» **Required work**:
Show each line from the listing that includes the word "écrou".

» **Provided data**:

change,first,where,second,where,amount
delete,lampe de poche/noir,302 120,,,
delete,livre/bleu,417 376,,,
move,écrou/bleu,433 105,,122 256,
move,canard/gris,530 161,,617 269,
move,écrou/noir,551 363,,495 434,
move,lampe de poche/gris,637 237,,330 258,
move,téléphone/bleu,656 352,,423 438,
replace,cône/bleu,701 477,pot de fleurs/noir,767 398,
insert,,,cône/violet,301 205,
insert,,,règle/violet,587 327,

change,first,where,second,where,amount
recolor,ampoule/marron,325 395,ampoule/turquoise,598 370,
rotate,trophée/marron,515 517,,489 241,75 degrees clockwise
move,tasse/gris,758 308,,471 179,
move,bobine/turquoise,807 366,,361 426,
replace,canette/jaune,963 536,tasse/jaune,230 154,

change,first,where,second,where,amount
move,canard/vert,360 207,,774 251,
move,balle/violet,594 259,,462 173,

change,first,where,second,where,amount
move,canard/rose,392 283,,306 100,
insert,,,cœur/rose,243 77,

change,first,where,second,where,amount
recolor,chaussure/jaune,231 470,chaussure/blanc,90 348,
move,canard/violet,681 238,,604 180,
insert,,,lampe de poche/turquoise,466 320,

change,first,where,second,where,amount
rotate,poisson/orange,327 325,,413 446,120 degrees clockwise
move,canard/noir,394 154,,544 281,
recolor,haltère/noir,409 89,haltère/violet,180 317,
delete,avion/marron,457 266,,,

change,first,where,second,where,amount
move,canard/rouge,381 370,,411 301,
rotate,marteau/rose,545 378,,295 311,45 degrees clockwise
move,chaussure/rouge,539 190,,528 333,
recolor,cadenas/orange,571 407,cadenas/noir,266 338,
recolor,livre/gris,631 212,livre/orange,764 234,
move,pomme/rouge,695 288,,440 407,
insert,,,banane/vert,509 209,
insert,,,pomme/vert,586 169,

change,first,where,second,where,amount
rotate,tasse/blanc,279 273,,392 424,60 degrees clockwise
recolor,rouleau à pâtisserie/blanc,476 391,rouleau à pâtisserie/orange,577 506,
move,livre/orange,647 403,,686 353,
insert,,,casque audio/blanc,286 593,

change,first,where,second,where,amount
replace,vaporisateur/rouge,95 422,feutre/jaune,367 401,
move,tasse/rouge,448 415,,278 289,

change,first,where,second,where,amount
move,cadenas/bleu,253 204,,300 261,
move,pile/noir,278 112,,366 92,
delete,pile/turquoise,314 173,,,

» **Exercise output**:
move,écrou/bleu,433 105,,122 256,
move,écrou/noir,551 363,,495 434,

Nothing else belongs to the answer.